## Exercise
Look below for the line containing "(138, 581) = (1042, 427): white", then write out that line and every line after it to the end, exactly, minus the pictures.

----- Records for processing

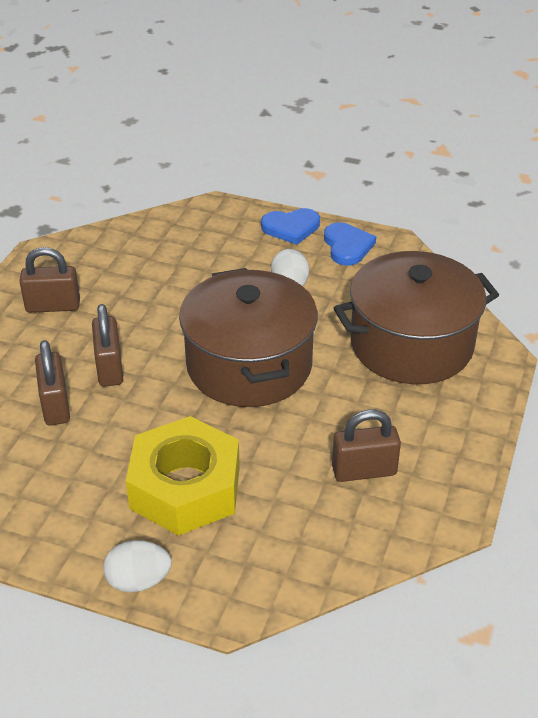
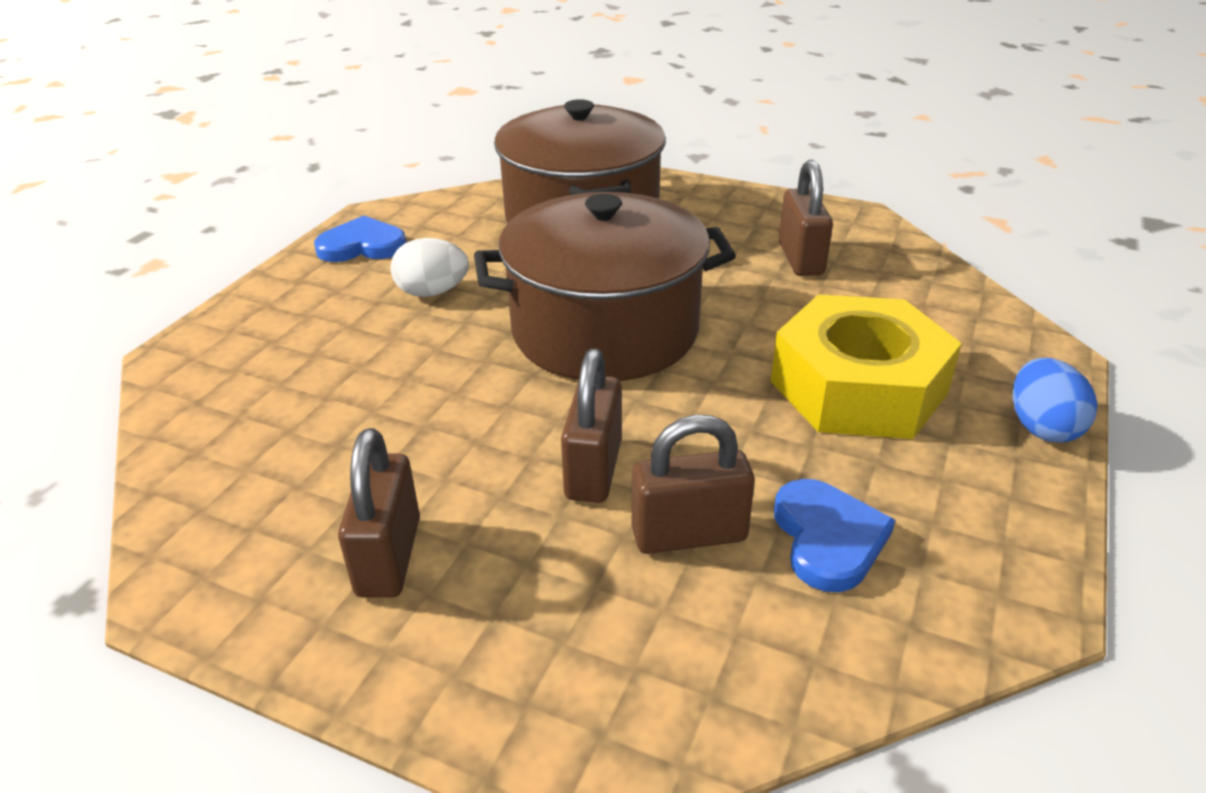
camera: 85 degrees left, 5 degrees down
(109, 368) = (594, 469): brown padlock -> brown padlock turned 75 degrees counterclockwise
(138, 581) = (1042, 427): white egg -> blue egg
(291, 228) = (289, 286): blue heart -> blue heart (828, 538)

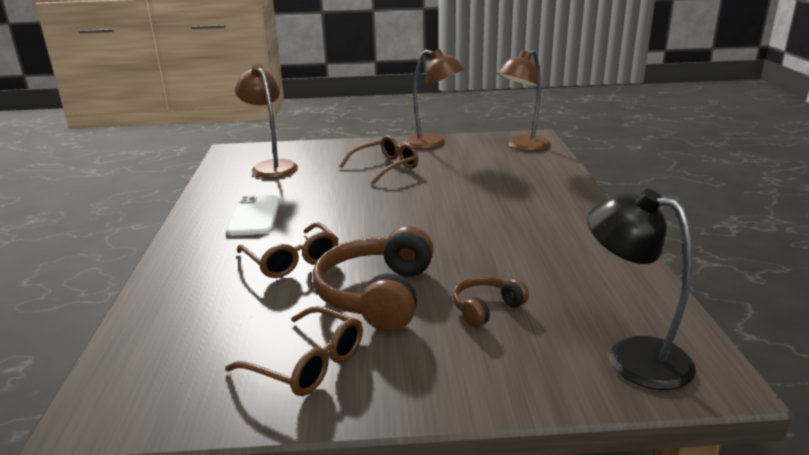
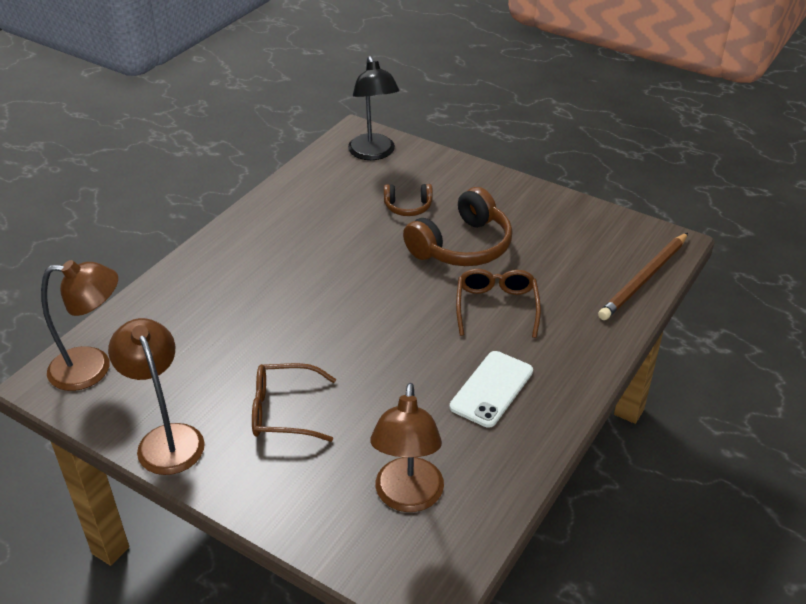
camera: 145 degrees left, 15 degrees up
(132, 347) = (644, 278): none -> brown pencil
(307, 364) = (541, 221): brown glasses -> none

----------

## Solution
(138, 581) = (1042, 427): white egg -> blue egg
(291, 228) = (289, 286): blue heart -> blue heart (828, 538)

camera: 145 degrees left, 15 degrees up
(132, 347) = (644, 278): none -> brown pencil
(307, 364) = (541, 221): brown glasses -> none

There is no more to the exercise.